(EXERCISE OBJECTIVE): Extract, unchanged, every line from the top of the material below through the line with "GreenBanana (472,89) -> BrownBox (203,171)", and no more.

-- THE RECORDS follows --

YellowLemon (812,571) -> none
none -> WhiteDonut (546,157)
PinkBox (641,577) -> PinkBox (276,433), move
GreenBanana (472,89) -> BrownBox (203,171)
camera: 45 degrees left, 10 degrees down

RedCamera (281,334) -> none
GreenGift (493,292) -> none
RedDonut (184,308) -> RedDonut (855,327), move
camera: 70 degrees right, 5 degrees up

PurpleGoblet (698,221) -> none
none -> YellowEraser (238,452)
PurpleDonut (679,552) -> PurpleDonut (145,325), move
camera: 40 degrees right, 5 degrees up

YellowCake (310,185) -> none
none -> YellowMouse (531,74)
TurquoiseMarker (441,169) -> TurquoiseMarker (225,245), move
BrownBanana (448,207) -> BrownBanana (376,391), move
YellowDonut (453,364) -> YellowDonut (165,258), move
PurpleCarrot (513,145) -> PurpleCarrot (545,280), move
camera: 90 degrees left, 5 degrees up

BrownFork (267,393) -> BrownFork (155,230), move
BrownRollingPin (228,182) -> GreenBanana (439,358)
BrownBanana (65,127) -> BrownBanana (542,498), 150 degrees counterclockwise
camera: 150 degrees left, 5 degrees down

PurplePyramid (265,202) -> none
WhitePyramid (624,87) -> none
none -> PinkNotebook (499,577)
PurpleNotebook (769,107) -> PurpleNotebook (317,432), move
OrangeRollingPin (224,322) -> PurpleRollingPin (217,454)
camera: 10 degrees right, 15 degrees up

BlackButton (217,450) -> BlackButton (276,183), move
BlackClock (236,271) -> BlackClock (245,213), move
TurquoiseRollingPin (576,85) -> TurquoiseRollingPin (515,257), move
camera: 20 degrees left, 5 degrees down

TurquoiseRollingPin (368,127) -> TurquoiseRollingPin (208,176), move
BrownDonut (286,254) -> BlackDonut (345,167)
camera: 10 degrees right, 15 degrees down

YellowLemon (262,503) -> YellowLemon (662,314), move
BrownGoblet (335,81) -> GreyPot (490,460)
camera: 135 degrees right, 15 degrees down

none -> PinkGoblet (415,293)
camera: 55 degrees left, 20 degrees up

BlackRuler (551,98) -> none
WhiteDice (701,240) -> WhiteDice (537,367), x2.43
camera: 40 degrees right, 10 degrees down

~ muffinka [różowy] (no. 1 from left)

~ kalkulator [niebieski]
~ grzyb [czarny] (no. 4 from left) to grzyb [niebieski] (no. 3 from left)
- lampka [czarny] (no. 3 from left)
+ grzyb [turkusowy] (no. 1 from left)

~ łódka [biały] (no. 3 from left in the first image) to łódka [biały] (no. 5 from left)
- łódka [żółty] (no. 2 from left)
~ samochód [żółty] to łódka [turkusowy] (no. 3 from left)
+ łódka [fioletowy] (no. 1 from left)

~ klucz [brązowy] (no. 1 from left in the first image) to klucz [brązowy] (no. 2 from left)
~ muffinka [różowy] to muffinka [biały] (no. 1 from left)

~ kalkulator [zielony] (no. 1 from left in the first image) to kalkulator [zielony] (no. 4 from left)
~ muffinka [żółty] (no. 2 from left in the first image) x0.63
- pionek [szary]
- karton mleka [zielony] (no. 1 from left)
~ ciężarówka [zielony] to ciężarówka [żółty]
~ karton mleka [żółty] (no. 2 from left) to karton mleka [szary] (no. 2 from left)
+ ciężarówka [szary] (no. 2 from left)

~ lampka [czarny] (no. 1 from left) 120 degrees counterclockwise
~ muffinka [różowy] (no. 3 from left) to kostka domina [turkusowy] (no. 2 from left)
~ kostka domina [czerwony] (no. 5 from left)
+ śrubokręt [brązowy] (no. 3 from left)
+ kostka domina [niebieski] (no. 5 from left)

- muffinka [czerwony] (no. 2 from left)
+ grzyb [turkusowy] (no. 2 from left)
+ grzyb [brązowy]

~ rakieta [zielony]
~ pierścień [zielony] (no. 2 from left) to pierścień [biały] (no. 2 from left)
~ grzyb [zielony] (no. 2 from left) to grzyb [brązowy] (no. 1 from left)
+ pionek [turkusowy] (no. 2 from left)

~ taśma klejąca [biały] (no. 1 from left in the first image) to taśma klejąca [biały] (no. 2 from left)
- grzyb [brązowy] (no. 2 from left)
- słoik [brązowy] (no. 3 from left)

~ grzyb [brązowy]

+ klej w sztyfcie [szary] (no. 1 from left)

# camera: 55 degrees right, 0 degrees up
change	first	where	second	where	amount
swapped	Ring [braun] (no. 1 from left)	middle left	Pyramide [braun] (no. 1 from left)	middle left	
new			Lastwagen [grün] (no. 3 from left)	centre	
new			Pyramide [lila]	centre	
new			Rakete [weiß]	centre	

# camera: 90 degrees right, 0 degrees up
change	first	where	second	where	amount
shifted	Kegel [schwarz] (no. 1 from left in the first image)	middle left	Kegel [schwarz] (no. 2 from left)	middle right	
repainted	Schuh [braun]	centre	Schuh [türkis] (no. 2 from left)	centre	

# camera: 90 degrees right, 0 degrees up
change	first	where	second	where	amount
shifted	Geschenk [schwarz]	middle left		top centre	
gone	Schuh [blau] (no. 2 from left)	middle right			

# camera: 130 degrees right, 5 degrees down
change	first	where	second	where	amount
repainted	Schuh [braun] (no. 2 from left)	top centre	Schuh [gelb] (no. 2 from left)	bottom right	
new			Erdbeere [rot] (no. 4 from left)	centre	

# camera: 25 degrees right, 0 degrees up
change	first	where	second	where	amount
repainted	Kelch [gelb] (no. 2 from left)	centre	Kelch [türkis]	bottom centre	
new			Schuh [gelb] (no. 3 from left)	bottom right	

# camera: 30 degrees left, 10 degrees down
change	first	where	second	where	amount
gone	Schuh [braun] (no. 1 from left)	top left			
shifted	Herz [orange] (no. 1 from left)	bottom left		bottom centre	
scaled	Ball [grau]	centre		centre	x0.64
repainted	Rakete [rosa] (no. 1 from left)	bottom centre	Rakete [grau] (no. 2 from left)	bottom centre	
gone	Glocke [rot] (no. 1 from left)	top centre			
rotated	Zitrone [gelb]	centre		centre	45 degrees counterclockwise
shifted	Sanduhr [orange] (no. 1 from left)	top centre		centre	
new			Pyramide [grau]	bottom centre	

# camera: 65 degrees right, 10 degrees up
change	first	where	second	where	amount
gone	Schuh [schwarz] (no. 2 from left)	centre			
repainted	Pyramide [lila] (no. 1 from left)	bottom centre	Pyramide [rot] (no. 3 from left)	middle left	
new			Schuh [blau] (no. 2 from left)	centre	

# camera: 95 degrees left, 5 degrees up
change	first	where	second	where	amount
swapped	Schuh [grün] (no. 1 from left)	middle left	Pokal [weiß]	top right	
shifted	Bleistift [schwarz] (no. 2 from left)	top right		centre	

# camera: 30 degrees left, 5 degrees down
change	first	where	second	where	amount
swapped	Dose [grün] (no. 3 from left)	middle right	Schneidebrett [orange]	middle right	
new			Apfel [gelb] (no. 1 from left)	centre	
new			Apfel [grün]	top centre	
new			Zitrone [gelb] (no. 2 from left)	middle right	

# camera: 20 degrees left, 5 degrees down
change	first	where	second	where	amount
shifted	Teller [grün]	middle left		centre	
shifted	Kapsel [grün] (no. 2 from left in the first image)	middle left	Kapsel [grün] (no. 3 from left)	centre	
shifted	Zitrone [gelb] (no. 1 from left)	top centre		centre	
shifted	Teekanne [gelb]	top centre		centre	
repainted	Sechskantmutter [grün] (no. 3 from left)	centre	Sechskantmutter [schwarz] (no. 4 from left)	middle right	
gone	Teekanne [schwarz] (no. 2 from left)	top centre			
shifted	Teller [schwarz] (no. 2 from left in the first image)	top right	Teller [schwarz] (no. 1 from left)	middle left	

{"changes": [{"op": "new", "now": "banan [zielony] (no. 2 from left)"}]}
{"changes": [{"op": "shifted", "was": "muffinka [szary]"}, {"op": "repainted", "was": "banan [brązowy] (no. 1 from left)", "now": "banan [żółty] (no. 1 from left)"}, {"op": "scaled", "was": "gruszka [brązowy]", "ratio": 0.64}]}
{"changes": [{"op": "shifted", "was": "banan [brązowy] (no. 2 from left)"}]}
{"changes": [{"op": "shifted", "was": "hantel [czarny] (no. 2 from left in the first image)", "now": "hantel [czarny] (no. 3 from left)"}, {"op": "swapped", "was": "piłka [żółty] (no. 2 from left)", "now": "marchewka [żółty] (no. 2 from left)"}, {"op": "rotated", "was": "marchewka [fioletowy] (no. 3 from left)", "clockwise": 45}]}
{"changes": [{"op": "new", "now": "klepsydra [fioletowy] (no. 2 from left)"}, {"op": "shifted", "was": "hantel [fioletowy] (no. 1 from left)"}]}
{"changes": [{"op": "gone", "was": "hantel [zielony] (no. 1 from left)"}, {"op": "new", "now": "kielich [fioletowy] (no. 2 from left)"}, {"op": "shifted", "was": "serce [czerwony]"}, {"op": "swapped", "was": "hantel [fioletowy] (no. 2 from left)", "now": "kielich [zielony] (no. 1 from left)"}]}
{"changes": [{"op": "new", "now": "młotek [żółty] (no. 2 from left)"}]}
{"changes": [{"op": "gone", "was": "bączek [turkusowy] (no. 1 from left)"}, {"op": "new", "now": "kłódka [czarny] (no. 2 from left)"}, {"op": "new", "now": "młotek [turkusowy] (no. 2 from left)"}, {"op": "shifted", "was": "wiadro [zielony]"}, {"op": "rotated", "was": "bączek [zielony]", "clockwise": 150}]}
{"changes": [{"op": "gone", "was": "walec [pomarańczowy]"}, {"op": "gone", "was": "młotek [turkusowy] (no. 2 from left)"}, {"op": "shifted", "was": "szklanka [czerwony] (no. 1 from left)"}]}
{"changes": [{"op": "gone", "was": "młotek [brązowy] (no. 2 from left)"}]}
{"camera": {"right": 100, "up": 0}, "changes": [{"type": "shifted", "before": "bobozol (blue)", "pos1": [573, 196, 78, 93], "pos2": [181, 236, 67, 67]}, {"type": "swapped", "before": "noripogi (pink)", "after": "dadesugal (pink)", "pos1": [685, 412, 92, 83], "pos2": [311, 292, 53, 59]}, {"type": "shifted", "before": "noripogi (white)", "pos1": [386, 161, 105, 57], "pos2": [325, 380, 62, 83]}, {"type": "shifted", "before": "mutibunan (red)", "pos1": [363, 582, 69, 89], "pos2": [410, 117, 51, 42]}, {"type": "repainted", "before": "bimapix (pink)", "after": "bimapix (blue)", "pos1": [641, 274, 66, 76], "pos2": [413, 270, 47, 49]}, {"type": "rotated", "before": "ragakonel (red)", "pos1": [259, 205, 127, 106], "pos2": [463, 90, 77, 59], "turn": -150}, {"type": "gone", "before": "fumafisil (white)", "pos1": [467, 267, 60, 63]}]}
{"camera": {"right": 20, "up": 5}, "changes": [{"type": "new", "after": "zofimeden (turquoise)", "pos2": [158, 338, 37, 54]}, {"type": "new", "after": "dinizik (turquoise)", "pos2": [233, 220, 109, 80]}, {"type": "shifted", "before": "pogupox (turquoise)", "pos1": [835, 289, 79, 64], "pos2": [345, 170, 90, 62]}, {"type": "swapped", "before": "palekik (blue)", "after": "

-- THE RECORDS concluded --

(COMPLETED TASK):
YellowLemon (812,571) -> none
none -> WhiteDonut (546,157)
PinkBox (641,577) -> PinkBox (276,433), move
GreenBanana (472,89) -> BrownBox (203,171)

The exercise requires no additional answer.